Items from a dataset:

^^^^^^^^^^^^^^^^

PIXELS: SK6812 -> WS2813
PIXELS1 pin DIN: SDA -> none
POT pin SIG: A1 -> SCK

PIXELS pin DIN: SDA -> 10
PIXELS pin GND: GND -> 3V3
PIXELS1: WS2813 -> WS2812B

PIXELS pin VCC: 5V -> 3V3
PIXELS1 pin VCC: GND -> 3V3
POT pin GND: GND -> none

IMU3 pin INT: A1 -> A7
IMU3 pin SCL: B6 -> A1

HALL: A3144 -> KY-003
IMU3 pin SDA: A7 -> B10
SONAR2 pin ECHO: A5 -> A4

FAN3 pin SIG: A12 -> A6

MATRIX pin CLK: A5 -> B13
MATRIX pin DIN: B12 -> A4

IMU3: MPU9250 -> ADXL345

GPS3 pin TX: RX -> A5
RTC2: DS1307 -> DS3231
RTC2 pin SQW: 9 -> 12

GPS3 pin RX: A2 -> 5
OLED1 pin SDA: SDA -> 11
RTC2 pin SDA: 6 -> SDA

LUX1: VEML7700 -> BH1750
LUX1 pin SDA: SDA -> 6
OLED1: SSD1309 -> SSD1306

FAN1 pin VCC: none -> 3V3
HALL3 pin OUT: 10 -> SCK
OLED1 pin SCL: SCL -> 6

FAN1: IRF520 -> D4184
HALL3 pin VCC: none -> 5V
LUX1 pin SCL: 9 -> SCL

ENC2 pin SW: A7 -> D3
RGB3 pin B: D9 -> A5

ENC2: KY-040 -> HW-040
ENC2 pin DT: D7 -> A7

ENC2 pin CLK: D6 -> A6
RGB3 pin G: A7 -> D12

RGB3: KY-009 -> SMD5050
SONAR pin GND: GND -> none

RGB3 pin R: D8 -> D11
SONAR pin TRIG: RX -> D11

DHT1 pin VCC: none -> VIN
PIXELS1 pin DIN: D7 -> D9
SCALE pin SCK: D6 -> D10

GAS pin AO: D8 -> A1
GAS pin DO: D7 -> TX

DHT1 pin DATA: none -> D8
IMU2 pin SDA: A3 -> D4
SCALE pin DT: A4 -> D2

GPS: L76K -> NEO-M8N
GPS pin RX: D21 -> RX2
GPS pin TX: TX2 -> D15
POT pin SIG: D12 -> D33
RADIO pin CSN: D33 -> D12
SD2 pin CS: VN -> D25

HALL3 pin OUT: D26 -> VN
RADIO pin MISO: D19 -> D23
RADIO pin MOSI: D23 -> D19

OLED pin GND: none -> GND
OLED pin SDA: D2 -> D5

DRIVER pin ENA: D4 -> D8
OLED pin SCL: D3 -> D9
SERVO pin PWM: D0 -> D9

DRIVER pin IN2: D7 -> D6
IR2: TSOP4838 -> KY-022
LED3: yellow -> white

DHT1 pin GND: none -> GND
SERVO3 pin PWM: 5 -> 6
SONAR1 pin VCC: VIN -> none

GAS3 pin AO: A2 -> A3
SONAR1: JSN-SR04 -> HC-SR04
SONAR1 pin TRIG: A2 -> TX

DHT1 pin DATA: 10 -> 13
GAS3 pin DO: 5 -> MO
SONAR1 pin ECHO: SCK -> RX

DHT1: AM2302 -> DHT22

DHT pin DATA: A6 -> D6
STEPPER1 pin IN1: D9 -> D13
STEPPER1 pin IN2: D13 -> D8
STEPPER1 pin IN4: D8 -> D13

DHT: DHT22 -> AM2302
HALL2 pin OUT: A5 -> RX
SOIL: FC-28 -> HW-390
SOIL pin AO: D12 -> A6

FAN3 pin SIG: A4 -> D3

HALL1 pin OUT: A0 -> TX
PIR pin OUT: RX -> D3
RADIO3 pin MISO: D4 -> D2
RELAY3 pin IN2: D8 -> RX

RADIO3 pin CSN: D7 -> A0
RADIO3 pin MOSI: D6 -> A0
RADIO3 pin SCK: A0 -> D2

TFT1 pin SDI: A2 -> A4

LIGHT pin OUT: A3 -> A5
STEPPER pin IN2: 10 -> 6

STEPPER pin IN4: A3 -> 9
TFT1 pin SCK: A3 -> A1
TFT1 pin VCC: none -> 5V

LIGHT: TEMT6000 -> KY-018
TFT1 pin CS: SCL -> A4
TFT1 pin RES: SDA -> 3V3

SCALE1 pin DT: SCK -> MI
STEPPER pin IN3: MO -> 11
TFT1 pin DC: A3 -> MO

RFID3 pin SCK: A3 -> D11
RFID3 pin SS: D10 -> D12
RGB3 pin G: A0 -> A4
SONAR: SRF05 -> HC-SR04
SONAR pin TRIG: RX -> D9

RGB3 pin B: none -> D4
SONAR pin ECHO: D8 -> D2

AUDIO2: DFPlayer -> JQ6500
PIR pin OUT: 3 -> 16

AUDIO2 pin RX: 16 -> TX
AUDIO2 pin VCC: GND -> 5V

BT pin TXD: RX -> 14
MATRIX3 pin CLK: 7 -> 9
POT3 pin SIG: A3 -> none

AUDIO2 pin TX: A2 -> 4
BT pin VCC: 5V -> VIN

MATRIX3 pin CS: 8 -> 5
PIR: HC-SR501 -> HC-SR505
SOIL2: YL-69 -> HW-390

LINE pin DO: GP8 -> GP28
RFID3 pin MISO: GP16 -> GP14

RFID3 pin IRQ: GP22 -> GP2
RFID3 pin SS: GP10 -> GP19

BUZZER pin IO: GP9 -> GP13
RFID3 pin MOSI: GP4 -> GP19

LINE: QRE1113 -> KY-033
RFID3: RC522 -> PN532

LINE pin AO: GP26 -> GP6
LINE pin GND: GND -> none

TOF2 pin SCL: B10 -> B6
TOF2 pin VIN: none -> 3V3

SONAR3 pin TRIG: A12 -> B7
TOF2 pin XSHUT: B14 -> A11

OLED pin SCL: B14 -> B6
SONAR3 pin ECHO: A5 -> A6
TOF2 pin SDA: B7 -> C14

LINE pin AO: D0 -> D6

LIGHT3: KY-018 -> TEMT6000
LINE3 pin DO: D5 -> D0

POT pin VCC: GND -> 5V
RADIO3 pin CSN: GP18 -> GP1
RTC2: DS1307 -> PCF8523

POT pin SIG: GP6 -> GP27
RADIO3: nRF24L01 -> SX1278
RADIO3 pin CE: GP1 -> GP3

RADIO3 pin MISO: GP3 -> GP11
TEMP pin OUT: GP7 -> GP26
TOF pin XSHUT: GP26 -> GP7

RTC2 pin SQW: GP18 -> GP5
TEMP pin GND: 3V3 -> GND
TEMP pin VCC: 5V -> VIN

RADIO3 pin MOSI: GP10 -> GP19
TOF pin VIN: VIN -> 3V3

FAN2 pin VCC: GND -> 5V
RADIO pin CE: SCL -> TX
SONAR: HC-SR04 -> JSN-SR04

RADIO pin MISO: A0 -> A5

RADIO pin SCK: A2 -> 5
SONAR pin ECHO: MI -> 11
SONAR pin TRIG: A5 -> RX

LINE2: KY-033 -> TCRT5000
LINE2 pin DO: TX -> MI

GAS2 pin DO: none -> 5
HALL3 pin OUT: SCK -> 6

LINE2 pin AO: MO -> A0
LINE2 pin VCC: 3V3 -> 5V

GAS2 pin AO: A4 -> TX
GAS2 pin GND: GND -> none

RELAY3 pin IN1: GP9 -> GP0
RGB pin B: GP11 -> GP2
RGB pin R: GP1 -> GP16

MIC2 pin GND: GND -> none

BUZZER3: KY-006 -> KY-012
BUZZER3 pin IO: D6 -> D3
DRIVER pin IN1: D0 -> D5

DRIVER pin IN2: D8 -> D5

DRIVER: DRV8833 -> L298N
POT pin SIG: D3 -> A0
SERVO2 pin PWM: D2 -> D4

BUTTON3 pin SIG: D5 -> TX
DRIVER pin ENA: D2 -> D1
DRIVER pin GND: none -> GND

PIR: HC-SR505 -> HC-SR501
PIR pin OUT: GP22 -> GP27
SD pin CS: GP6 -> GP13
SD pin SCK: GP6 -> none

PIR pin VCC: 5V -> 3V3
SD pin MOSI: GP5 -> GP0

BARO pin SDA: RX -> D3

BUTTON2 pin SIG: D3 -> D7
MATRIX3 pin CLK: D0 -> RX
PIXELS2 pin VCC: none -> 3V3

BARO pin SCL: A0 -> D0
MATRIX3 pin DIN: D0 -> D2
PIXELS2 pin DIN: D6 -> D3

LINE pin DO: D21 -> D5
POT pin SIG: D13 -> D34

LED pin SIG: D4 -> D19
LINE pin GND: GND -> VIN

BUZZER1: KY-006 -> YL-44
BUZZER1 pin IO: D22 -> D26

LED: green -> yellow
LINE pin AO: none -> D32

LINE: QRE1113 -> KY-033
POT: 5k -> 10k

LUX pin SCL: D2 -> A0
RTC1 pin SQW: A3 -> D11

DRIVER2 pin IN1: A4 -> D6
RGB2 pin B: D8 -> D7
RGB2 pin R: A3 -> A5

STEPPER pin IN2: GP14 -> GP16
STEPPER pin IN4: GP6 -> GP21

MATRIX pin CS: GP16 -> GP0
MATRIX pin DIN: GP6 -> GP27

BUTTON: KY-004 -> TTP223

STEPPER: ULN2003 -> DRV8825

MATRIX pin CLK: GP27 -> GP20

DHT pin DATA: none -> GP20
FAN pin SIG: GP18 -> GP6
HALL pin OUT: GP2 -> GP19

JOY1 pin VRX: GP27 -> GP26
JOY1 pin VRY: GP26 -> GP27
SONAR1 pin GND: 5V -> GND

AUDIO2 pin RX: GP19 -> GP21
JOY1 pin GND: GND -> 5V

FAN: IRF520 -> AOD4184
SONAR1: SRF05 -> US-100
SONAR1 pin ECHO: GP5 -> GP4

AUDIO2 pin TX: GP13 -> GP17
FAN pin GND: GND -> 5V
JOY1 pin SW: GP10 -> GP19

^^^^^^^^^^^^^^^^

Transcribe the records above from the line holding "GAS pin DO: D7 -> TX" down to the line holding "BT pin TXD: RX -> 14", inclusive, without adding anything.

GAS pin DO: D7 -> TX

DHT1 pin DATA: none -> D8
IMU2 pin SDA: A3 -> D4
SCALE pin DT: A4 -> D2

GPS: L76K -> NEO-M8N
GPS pin RX: D21 -> RX2
GPS pin TX: TX2 -> D15
POT pin SIG: D12 -> D33
RADIO pin CSN: D33 -> D12
SD2 pin CS: VN -> D25

HALL3 pin OUT: D26 -> VN
RADIO pin MISO: D19 -> D23
RADIO pin MOSI: D23 -> D19

OLED pin GND: none -> GND
OLED pin SDA: D2 -> D5

DRIVER pin ENA: D4 -> D8
OLED pin SCL: D3 -> D9
SERVO pin PWM: D0 -> D9

DRIVER pin IN2: D7 -> D6
IR2: TSOP4838 -> KY-022
LED3: yellow -> white

DHT1 pin GND: none -> GND
SERVO3 pin PWM: 5 -> 6
SONAR1 pin VCC: VIN -> none

GAS3 pin AO: A2 -> A3
SONAR1: JSN-SR04 -> HC-SR04
SONAR1 pin TRIG: A2 -> TX

DHT1 pin DATA: 10 -> 13
GAS3 pin DO: 5 -> MO
SONAR1 pin ECHO: SCK -> RX

DHT1: AM2302 -> DHT22

DHT pin DATA: A6 -> D6
STEPPER1 pin IN1: D9 -> D13
STEPPER1 pin IN2: D13 -> D8
STEPPER1 pin IN4: D8 -> D13

DHT: DHT22 -> AM2302
HALL2 pin OUT: A5 -> RX
SOIL: FC-28 -> HW-390
SOIL pin AO: D12 -> A6

FAN3 pin SIG: A4 -> D3

HALL1 pin OUT: A0 -> TX
PIR pin OUT: RX -> D3
RADIO3 pin MISO: D4 -> D2
RELAY3 pin IN2: D8 -> RX

RADIO3 pin CSN: D7 -> A0
RADIO3 pin MOSI: D6 -> A0
RADIO3 pin SCK: A0 -> D2

TFT1 pin SDI: A2 -> A4

LIGHT pin OUT: A3 -> A5
STEPPER pin IN2: 10 -> 6

STEPPER pin IN4: A3 -> 9
TFT1 pin SCK: A3 -> A1
TFT1 pin VCC: none -> 5V

LIGHT: TEMT6000 -> KY-018
TFT1 pin CS: SCL -> A4
TFT1 pin RES: SDA -> 3V3

SCALE1 pin DT: SCK -> MI
STEPPER pin IN3: MO -> 11
TFT1 pin DC: A3 -> MO

RFID3 pin SCK: A3 -> D11
RFID3 pin SS: D10 -> D12
RGB3 pin G: A0 -> A4
SONAR: SRF05 -> HC-SR04
SONAR pin TRIG: RX -> D9

RGB3 pin B: none -> D4
SONAR pin ECHO: D8 -> D2

AUDIO2: DFPlayer -> JQ6500
PIR pin OUT: 3 -> 16

AUDIO2 pin RX: 16 -> TX
AUDIO2 pin VCC: GND -> 5V

BT pin TXD: RX -> 14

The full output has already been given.